## Instructions to follow
Copy each of the records below line for line, with no changes.

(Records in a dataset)
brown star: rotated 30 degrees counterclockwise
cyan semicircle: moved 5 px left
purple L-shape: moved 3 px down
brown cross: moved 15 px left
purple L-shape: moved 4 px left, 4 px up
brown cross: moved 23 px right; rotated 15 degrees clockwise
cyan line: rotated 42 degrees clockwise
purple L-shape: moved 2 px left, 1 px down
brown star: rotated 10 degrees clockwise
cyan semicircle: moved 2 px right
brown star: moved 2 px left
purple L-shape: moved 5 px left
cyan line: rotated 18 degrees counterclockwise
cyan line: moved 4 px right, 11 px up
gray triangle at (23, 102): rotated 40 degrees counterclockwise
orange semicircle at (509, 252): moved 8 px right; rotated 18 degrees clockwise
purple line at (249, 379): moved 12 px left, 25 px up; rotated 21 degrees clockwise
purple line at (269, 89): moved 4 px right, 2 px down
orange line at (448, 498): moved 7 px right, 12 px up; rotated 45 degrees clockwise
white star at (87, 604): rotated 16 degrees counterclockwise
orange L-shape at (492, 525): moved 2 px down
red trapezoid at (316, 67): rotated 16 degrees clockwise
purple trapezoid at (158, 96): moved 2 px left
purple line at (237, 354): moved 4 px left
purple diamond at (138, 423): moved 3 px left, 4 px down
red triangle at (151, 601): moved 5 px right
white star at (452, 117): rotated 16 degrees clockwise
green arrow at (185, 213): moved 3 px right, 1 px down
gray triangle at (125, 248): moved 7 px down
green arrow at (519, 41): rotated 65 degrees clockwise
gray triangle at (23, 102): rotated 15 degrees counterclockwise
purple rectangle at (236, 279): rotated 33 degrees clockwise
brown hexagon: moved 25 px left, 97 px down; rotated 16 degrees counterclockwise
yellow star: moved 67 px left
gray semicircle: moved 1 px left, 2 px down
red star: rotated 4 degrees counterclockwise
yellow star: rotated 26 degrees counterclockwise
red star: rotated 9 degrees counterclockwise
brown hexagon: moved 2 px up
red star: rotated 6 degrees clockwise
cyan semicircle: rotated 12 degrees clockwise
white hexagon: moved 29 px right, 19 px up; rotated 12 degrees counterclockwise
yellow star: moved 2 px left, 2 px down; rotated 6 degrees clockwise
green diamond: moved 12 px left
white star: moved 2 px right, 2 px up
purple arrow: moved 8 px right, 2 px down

## Result of this task
brown star: rotated 30 degrees counterclockwise
cyan semicircle: moved 5 px left
purple L-shape: moved 3 px down
brown cross: moved 15 px left
purple L-shape: moved 4 px left, 4 px up
brown cross: moved 23 px right; rotated 15 degrees clockwise
cyan line: rotated 42 degrees clockwise
purple L-shape: moved 2 px left, 1 px down
brown star: rotated 10 degrees clockwise
cyan semicircle: moved 2 px right
brown star: moved 2 px left
purple L-shape: moved 5 px left
cyan line: rotated 18 degrees counterclockwise
cyan line: moved 4 px right, 11 px up
gray triangle at (23, 102): rotated 40 degrees counterclockwise
orange semicircle at (509, 252): moved 8 px right; rotated 18 degrees clockwise
purple line at (249, 379): moved 12 px left, 25 px up; rotated 21 degrees clockwise
purple line at (269, 89): moved 4 px right, 2 px down
orange line at (448, 498): moved 7 px right, 12 px up; rotated 45 degrees clockwise
white star at (87, 604): rotated 16 degrees counterclockwise
orange L-shape at (492, 525): moved 2 px down
red trapezoid at (316, 67): rotated 16 degrees clockwise
purple trapezoid at (158, 96): moved 2 px left
purple line at (237, 354): moved 4 px left
purple diamond at (138, 423): moved 3 px left, 4 px down
red triangle at (151, 601): moved 5 px right
white star at (452, 117): rotated 16 degrees clockwise
green arrow at (185, 213): moved 3 px right, 1 px down
gray triangle at (125, 248): moved 7 px down
green arrow at (519, 41): rotated 65 degrees clockwise
gray triangle at (23, 102): rotated 15 degrees counterclockwise
purple rectangle at (236, 279): rotated 33 degrees clockwise
brown hexagon: moved 25 px left, 97 px down; rotated 16 degrees counterclockwise
yellow star: moved 67 px left
gray semicircle: moved 1 px left, 2 px down
red star: rotated 4 degrees counterclockwise
yellow star: rotated 26 degrees counterclockwise
red star: rotated 9 degrees counterclockwise
brown hexagon: moved 2 px up
red star: rotated 6 degrees clockwise
cyan semicircle: rotated 12 degrees clockwise
white hexagon: moved 29 px right, 19 px up; rotated 12 degrees counterclockwise
yellow star: moved 2 px left, 2 px down; rotated 6 degrees clockwise
green diamond: moved 12 px left
white star: moved 2 px right, 2 px up
purple arrow: moved 8 px right, 2 px down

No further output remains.